◆ PROMPT ◆
The required output is the exact text of the lines from the line containing "to <294, 179>" through the final line below, inclusive, without pictures.
[[ RECORDS SHOWN, beginning ]]
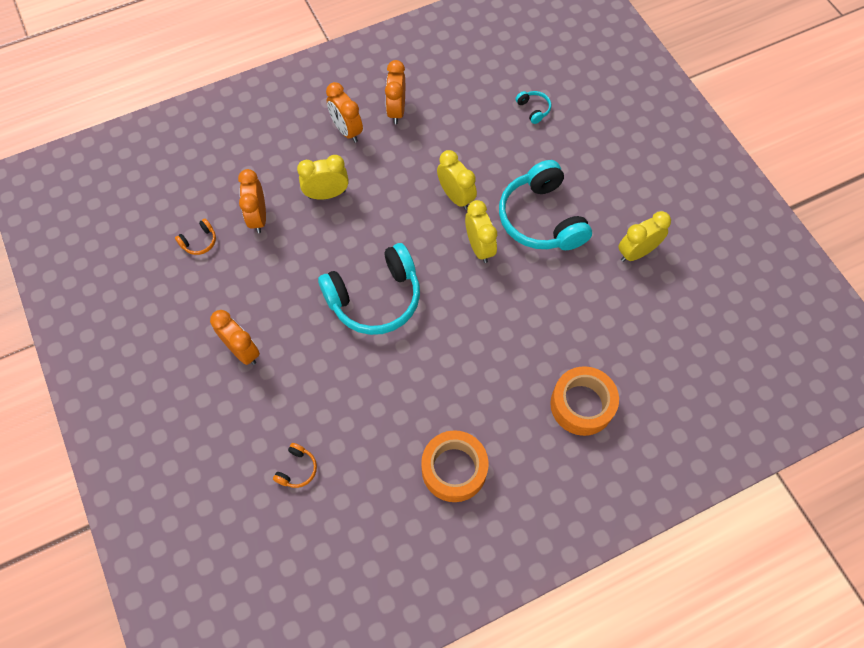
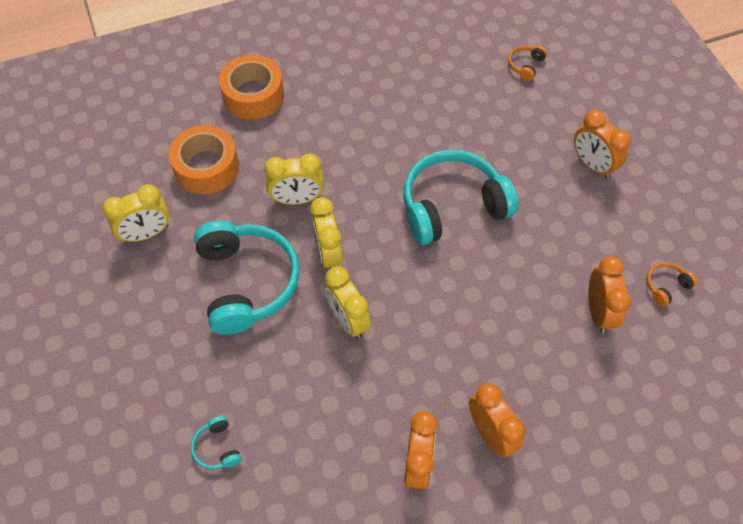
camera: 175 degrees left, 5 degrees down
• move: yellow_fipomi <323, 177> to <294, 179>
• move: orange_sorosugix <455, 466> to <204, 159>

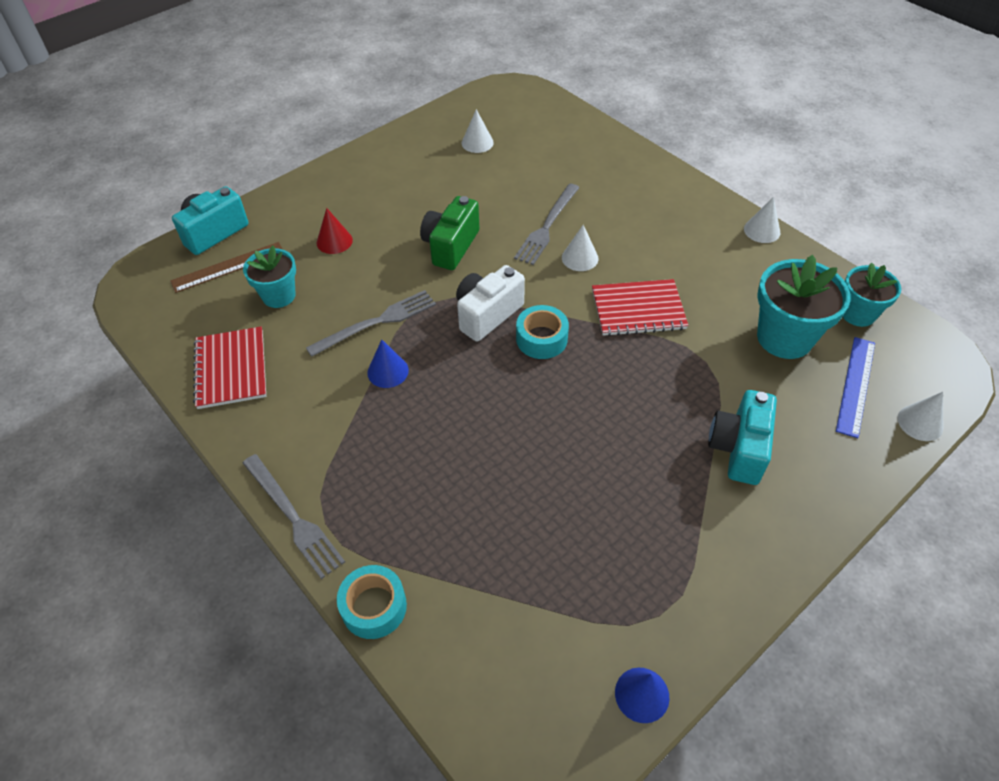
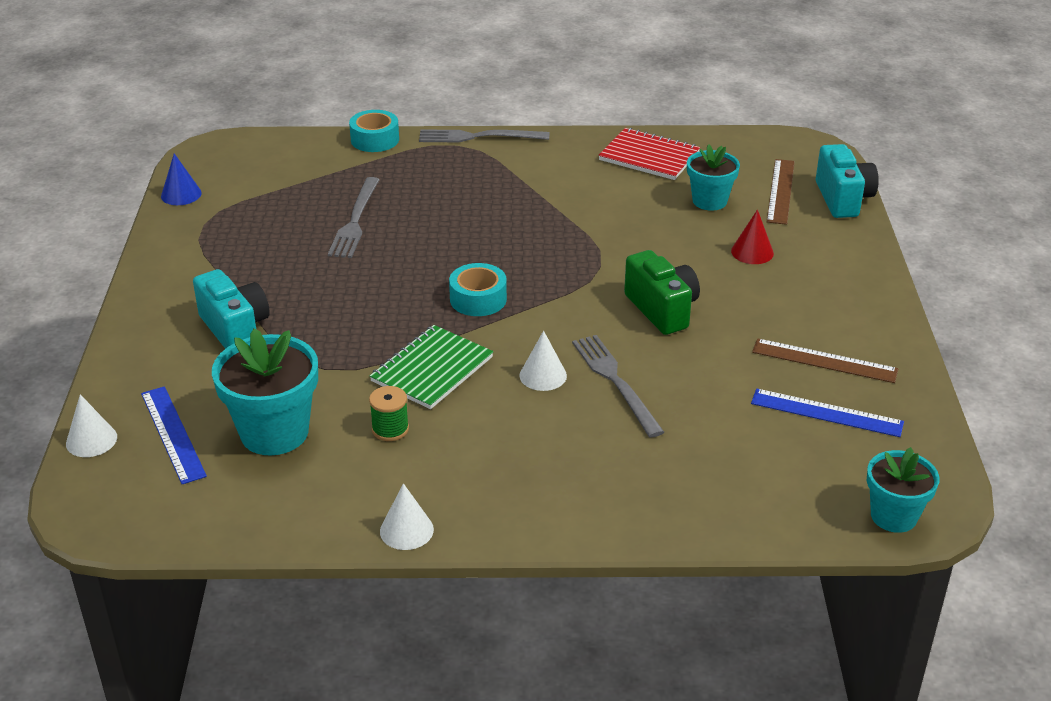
camera: 130 degrees right, 15 degrees down
• replace: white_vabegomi <478, 131> to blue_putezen <827, 413>
• move:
[[ RECORDS SHOWN, end ]]
◆ REPLY TO THE EXERCISE ◆
• move: yellow_fipomi <323, 177> to <294, 179>
• move: orange_sorosugix <455, 466> to <204, 159>

camera: 130 degrees right, 15 degrees down
• replace: white_vabegomi <478, 131> to blue_putezen <827, 413>
• move:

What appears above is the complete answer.